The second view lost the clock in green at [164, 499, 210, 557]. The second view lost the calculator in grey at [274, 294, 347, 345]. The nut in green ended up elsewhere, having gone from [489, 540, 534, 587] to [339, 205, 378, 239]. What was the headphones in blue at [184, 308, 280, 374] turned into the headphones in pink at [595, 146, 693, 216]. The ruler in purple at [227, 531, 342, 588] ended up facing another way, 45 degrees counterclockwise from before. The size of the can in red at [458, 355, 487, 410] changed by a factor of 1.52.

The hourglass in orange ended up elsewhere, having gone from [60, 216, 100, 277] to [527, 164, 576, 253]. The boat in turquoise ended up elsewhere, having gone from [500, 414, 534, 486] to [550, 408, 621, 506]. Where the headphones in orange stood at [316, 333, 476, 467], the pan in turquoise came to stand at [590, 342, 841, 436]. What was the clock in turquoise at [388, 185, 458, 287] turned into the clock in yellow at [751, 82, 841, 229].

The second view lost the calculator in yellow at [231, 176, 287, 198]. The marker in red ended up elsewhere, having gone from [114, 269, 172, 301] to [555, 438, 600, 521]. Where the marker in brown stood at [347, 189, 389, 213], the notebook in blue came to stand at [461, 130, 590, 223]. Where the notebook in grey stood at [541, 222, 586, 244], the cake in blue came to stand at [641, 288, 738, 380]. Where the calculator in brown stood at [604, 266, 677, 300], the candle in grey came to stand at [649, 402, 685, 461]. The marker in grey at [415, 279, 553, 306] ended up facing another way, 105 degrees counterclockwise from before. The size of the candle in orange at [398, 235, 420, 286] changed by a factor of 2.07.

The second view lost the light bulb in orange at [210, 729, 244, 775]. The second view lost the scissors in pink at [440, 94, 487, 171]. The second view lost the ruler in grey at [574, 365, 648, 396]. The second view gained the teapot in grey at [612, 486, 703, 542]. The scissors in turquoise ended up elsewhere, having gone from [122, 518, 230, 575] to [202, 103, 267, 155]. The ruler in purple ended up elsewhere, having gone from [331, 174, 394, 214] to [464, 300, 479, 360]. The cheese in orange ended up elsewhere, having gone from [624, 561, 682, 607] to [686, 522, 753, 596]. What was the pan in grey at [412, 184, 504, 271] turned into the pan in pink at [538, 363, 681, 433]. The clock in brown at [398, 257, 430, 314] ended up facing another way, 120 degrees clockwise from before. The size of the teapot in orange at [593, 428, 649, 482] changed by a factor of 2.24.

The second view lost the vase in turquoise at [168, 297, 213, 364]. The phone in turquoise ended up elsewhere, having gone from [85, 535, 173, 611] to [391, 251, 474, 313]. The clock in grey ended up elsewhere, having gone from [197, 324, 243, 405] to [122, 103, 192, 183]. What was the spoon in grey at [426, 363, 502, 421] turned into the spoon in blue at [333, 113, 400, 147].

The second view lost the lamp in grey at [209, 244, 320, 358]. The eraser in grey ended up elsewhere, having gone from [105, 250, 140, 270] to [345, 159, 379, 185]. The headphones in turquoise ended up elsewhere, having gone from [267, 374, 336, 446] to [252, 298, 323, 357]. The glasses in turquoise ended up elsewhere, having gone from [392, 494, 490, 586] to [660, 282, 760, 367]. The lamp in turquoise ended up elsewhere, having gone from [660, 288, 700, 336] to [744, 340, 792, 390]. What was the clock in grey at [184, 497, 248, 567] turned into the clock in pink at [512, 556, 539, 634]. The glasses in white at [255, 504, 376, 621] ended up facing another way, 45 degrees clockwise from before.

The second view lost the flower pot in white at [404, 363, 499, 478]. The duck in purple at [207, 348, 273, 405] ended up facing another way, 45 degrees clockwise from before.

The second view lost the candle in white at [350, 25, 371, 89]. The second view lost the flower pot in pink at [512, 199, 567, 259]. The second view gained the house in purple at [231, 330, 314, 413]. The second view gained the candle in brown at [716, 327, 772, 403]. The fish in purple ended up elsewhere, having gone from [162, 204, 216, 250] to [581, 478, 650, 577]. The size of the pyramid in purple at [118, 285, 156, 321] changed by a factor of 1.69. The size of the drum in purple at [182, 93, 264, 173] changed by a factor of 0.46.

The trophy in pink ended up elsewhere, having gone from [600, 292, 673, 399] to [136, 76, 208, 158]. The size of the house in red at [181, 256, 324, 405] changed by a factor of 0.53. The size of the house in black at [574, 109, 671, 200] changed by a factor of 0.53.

──────────

Beginning with the first line, transcribe the complete listing exactly.

The second view lost the clock in green at [164, 499, 210, 557]. The second view lost the calculator in grey at [274, 294, 347, 345]. The nut in green ended up elsewhere, having gone from [489, 540, 534, 587] to [339, 205, 378, 239]. What was the headphones in blue at [184, 308, 280, 374] turned into the headphones in pink at [595, 146, 693, 216]. The ruler in purple at [227, 531, 342, 588] ended up facing another way, 45 degrees counterclockwise from before. The size of the can in red at [458, 355, 487, 410] changed by a factor of 1.52.

The hourglass in orange ended up elsewhere, having gone from [60, 216, 100, 277] to [527, 164, 576, 253]. The boat in turquoise ended up elsewhere, having gone from [500, 414, 534, 486] to [550, 408, 621, 506]. Where the headphones in orange stood at [316, 333, 476, 467], the pan in turquoise came to stand at [590, 342, 841, 436]. What was the clock in turquoise at [388, 185, 458, 287] turned into the clock in yellow at [751, 82, 841, 229].

The second view lost the calculator in yellow at [231, 176, 287, 198]. The marker in red ended up elsewhere, having gone from [114, 269, 172, 301] to [555, 438, 600, 521]. Where the marker in brown stood at [347, 189, 389, 213], the notebook in blue came to stand at [461, 130, 590, 223]. Where the notebook in grey stood at [541, 222, 586, 244], the cake in blue came to stand at [641, 288, 738, 380]. Where the calculator in brown stood at [604, 266, 677, 300], the candle in grey came to stand at [649, 402, 685, 461]. The marker in grey at [415, 279, 553, 306] ended up facing another way, 105 degrees counterclockwise from before. The size of the candle in orange at [398, 235, 420, 286] changed by a factor of 2.07.

The second view lost the light bulb in orange at [210, 729, 244, 775]. The second view lost the scissors in pink at [440, 94, 487, 171]. The second view lost the ruler in grey at [574, 365, 648, 396]. The second view gained the teapot in grey at [612, 486, 703, 542]. The scissors in turquoise ended up elsewhere, having gone from [122, 518, 230, 575] to [202, 103, 267, 155]. The ruler in purple ended up elsewhere, having gone from [331, 174, 394, 214] to [464, 300, 479, 360]. The cheese in orange ended up elsewhere, having gone from [624, 561, 682, 607] to [686, 522, 753, 596]. What was the pan in grey at [412, 184, 504, 271] turned into the pan in pink at [538, 363, 681, 433]. The clock in brown at [398, 257, 430, 314] ended up facing another way, 120 degrees clockwise from before. The size of the teapot in orange at [593, 428, 649, 482] changed by a factor of 2.24.

The second view lost the vase in turquoise at [168, 297, 213, 364]. The phone in turquoise ended up elsewhere, having gone from [85, 535, 173, 611] to [391, 251, 474, 313]. The clock in grey ended up elsewhere, having gone from [197, 324, 243, 405] to [122, 103, 192, 183]. What was the spoon in grey at [426, 363, 502, 421] turned into the spoon in blue at [333, 113, 400, 147].

The second view lost the lamp in grey at [209, 244, 320, 358]. The eraser in grey ended up elsewhere, having gone from [105, 250, 140, 270] to [345, 159, 379, 185]. The headphones in turquoise ended up elsewhere, having gone from [267, 374, 336, 446] to [252, 298, 323, 357]. The glasses in turquoise ended up elsewhere, having gone from [392, 494, 490, 586] to [660, 282, 760, 367]. The lamp in turquoise ended up elsewhere, having gone from [660, 288, 700, 336] to [744, 340, 792, 390]. What was the clock in grey at [184, 497, 248, 567] turned into the clock in pink at [512, 556, 539, 634]. The glasses in white at [255, 504, 376, 621] ended up facing another way, 45 degrees clockwise from before.

The second view lost the flower pot in white at [404, 363, 499, 478]. The duck in purple at [207, 348, 273, 405] ended up facing another way, 45 degrees clockwise from before.

The second view lost the candle in white at [350, 25, 371, 89]. The second view lost the flower pot in pink at [512, 199, 567, 259]. The second view gained the house in purple at [231, 330, 314, 413]. The second view gained the candle in brown at [716, 327, 772, 403]. The fish in purple ended up elsewhere, having gone from [162, 204, 216, 250] to [581, 478, 650, 577]. The size of the pyramid in purple at [118, 285, 156, 321] changed by a factor of 1.69. The size of the drum in purple at [182, 93, 264, 173] changed by a factor of 0.46.

The trophy in pink ended up elsewhere, having gone from [600, 292, 673, 399] to [136, 76, 208, 158]. The size of the house in red at [181, 256, 324, 405] changed by a factor of 0.53. The size of the house in black at [574, 109, 671, 200] changed by a factor of 0.53.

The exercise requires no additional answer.